§ **PROBLEM DESCRIPTION**:
Write out exactly the lines of the entries below from the one holding "camera: 75 degrees right, 0 degrees up" to the one holding "grey drum [519,239,581,308]", inclusive, and leave out all other lines.

§ **SOURCE MATERIAL**:

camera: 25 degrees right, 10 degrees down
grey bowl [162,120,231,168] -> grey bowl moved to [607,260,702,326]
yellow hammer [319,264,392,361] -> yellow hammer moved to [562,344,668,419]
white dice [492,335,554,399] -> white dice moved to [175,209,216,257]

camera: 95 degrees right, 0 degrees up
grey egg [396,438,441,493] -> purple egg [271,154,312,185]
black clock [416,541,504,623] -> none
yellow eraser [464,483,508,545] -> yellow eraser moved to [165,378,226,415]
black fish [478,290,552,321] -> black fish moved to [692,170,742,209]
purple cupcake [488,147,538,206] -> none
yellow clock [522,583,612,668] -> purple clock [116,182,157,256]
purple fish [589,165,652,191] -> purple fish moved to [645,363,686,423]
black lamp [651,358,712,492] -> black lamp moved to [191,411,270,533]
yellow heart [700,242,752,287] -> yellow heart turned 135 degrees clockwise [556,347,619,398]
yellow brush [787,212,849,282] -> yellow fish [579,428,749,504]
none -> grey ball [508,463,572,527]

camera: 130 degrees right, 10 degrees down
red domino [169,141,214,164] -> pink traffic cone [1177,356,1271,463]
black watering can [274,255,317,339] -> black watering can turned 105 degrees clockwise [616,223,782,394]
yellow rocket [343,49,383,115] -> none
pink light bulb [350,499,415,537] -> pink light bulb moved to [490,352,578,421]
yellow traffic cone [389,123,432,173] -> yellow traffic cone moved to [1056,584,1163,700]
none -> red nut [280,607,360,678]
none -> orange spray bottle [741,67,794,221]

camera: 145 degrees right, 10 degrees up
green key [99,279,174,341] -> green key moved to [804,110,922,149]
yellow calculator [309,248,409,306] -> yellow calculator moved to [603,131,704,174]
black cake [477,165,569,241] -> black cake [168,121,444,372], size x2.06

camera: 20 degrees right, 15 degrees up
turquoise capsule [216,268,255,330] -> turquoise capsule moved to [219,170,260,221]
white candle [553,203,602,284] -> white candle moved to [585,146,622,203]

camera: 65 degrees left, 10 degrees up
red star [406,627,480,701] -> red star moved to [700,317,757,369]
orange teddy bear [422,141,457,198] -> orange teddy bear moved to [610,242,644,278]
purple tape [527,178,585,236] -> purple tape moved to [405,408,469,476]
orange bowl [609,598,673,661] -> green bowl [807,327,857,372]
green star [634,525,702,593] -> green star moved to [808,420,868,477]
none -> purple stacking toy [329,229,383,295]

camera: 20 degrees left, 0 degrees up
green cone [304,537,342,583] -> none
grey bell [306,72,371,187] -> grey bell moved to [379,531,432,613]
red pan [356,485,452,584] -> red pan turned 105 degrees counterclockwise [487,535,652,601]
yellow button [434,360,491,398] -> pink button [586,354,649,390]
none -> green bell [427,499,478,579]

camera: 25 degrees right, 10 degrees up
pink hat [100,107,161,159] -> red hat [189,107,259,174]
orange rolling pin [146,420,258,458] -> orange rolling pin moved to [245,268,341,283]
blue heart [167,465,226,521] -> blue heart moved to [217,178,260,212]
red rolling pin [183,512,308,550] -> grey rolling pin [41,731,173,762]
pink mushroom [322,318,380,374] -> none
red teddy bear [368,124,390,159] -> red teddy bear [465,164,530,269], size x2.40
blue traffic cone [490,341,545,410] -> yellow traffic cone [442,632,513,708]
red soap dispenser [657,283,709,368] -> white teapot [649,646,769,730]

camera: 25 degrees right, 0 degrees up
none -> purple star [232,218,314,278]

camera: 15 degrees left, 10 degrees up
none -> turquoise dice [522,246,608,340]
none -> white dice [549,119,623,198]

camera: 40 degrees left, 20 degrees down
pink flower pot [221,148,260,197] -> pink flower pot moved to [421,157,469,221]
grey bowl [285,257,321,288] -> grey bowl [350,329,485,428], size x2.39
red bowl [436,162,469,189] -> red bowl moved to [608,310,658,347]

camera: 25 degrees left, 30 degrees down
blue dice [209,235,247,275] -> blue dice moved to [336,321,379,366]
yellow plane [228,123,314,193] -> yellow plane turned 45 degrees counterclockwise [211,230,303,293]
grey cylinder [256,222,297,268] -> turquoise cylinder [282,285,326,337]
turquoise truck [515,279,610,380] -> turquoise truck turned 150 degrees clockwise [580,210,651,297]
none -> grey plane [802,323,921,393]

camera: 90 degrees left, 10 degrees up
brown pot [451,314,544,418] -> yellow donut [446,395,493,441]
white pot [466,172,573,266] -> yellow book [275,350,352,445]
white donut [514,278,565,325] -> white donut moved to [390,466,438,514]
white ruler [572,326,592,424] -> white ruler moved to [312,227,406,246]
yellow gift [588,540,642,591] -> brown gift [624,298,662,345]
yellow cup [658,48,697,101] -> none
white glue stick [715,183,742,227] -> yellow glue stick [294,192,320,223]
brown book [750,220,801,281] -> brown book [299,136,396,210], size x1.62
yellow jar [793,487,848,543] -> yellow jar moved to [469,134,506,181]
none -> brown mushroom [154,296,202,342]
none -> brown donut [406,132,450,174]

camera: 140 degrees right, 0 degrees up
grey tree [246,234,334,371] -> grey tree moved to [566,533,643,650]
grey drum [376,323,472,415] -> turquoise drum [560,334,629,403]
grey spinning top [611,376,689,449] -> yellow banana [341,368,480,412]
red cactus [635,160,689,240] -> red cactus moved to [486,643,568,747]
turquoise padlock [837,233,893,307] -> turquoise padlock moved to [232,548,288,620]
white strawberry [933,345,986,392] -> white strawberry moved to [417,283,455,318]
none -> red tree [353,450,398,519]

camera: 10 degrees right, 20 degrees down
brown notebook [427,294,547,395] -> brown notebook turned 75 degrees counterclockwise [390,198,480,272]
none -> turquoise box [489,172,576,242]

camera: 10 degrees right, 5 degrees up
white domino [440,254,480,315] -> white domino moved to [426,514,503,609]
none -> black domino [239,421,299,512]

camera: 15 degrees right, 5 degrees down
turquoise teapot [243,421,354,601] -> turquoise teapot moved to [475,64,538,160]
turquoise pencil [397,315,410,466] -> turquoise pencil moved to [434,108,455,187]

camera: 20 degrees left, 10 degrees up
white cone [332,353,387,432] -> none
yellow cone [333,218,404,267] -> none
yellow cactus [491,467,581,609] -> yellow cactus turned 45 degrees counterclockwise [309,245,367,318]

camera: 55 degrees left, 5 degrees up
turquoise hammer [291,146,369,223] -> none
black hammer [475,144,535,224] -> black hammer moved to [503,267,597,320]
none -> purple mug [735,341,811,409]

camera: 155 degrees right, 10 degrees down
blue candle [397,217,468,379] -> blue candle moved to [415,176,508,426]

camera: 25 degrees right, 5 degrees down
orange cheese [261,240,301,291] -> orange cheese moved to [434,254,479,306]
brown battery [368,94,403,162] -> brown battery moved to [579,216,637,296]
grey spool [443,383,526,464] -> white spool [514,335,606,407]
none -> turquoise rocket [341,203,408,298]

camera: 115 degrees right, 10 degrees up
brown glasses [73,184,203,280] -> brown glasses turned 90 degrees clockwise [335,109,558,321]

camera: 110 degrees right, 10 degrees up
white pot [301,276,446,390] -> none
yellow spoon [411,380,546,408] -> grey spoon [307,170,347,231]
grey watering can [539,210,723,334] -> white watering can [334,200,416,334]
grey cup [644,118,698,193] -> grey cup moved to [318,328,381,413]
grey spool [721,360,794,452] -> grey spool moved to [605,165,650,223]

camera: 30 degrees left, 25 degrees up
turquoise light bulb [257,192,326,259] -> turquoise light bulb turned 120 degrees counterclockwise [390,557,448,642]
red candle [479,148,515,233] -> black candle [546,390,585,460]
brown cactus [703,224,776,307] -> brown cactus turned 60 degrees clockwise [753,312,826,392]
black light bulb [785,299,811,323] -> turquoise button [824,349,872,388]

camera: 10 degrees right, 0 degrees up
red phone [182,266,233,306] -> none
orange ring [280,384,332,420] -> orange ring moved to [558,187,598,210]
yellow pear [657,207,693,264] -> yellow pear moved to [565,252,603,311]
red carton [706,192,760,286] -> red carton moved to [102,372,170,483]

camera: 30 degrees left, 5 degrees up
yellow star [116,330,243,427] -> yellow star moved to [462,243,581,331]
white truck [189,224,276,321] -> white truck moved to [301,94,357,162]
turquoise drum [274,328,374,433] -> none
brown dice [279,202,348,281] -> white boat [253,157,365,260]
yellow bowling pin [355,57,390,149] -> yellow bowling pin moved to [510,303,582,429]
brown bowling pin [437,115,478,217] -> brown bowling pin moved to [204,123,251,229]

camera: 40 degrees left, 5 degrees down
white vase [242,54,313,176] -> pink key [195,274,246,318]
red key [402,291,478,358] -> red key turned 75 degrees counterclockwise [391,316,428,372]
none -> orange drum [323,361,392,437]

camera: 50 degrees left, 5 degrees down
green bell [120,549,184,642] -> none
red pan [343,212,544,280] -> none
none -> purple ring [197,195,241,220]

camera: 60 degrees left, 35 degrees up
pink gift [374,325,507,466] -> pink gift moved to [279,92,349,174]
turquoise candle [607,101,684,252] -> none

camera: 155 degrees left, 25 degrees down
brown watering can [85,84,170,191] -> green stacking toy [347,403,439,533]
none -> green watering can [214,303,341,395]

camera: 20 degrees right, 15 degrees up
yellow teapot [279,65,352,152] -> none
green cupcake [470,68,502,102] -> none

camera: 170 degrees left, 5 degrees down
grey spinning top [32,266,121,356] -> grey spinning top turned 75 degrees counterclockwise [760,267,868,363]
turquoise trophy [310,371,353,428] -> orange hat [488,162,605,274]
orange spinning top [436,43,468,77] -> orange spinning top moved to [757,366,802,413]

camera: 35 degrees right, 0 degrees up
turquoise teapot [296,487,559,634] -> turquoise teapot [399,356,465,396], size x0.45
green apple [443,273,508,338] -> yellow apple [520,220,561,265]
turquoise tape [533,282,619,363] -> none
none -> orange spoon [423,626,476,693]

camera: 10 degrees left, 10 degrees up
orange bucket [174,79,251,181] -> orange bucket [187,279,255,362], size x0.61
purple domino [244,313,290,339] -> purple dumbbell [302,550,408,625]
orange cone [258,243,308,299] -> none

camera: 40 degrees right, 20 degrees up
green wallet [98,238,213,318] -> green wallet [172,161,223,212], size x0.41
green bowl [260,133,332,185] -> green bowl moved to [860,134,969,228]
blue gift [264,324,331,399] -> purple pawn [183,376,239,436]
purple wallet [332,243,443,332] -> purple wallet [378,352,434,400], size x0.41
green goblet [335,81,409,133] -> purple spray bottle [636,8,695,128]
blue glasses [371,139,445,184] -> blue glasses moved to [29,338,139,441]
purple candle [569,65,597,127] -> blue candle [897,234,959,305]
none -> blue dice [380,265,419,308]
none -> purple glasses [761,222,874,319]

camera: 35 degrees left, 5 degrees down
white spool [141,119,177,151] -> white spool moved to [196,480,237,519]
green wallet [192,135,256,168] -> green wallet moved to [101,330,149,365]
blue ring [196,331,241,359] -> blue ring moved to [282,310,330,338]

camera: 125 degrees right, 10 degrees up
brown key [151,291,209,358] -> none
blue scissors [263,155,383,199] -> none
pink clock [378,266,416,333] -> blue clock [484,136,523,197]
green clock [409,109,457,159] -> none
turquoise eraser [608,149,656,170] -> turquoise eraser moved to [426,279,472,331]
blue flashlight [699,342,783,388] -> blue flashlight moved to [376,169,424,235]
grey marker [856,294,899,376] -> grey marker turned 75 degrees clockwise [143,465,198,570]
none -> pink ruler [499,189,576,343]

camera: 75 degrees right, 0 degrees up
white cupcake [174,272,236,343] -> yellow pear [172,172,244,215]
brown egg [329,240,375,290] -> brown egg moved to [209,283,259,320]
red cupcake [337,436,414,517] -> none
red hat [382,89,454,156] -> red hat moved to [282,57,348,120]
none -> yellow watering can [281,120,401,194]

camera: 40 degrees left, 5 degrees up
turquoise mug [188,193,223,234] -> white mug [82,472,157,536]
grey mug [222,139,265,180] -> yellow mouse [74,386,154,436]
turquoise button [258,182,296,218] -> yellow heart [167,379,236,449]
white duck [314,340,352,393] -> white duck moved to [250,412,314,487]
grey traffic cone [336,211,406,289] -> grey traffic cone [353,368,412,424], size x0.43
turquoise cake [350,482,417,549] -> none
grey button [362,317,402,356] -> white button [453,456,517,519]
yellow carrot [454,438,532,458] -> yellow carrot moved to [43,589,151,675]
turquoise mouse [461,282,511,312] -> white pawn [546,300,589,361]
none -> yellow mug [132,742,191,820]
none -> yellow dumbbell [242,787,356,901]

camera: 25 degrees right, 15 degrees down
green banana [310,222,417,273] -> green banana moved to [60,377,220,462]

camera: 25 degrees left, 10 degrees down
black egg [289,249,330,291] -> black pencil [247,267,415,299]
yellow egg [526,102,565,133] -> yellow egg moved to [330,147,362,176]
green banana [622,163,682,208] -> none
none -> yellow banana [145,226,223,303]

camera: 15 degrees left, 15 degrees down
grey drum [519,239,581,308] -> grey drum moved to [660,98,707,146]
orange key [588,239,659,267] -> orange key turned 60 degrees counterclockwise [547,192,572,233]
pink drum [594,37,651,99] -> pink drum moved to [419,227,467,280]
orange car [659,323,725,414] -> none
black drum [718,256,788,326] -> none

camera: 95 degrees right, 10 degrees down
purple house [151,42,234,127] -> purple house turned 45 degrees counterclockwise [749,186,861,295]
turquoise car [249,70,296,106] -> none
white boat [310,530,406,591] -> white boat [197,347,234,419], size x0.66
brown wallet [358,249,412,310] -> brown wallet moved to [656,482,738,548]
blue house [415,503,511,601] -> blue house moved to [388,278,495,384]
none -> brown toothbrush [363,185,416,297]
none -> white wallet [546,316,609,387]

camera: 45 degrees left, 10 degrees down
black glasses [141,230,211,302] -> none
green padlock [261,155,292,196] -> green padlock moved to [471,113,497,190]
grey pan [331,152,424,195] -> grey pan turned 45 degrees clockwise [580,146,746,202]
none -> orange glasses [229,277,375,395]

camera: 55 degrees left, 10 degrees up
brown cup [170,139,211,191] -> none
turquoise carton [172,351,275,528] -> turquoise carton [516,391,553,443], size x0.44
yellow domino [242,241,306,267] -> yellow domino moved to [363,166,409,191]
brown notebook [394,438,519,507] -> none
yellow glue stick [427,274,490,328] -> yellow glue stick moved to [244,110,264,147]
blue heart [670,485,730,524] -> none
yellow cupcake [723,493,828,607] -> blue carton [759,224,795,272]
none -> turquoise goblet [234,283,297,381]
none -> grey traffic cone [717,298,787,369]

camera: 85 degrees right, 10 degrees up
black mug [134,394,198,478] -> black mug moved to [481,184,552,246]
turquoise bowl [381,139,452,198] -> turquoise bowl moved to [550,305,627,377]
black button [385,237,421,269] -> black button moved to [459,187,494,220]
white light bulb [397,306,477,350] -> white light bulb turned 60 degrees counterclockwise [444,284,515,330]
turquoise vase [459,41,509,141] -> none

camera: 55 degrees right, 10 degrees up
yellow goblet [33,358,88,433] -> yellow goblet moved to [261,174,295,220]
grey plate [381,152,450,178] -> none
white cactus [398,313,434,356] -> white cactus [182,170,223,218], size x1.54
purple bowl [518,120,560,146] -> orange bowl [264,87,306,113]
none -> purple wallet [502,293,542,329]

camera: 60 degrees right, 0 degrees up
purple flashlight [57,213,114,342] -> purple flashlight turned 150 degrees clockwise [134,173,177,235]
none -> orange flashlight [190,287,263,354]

§ **ANSWER BELOW**:
camera: 75 degrees right, 0 degrees up
white cupcake [174,272,236,343] -> yellow pear [172,172,244,215]
brown egg [329,240,375,290] -> brown egg moved to [209,283,259,320]
red cupcake [337,436,414,517] -> none
red hat [382,89,454,156] -> red hat moved to [282,57,348,120]
none -> yellow watering can [281,120,401,194]

camera: 40 degrees left, 5 degrees up
turquoise mug [188,193,223,234] -> white mug [82,472,157,536]
grey mug [222,139,265,180] -> yellow mouse [74,386,154,436]
turquoise button [258,182,296,218] -> yellow heart [167,379,236,449]
white duck [314,340,352,393] -> white duck moved to [250,412,314,487]
grey traffic cone [336,211,406,289] -> grey traffic cone [353,368,412,424], size x0.43
turquoise cake [350,482,417,549] -> none
grey button [362,317,402,356] -> white button [453,456,517,519]
yellow carrot [454,438,532,458] -> yellow carrot moved to [43,589,151,675]
turquoise mouse [461,282,511,312] -> white pawn [546,300,589,361]
none -> yellow mug [132,742,191,820]
none -> yellow dumbbell [242,787,356,901]

camera: 25 degrees right, 15 degrees down
green banana [310,222,417,273] -> green banana moved to [60,377,220,462]

camera: 25 degrees left, 10 degrees down
black egg [289,249,330,291] -> black pencil [247,267,415,299]
yellow egg [526,102,565,133] -> yellow egg moved to [330,147,362,176]
green banana [622,163,682,208] -> none
none -> yellow banana [145,226,223,303]

camera: 15 degrees left, 15 degrees down
grey drum [519,239,581,308] -> grey drum moved to [660,98,707,146]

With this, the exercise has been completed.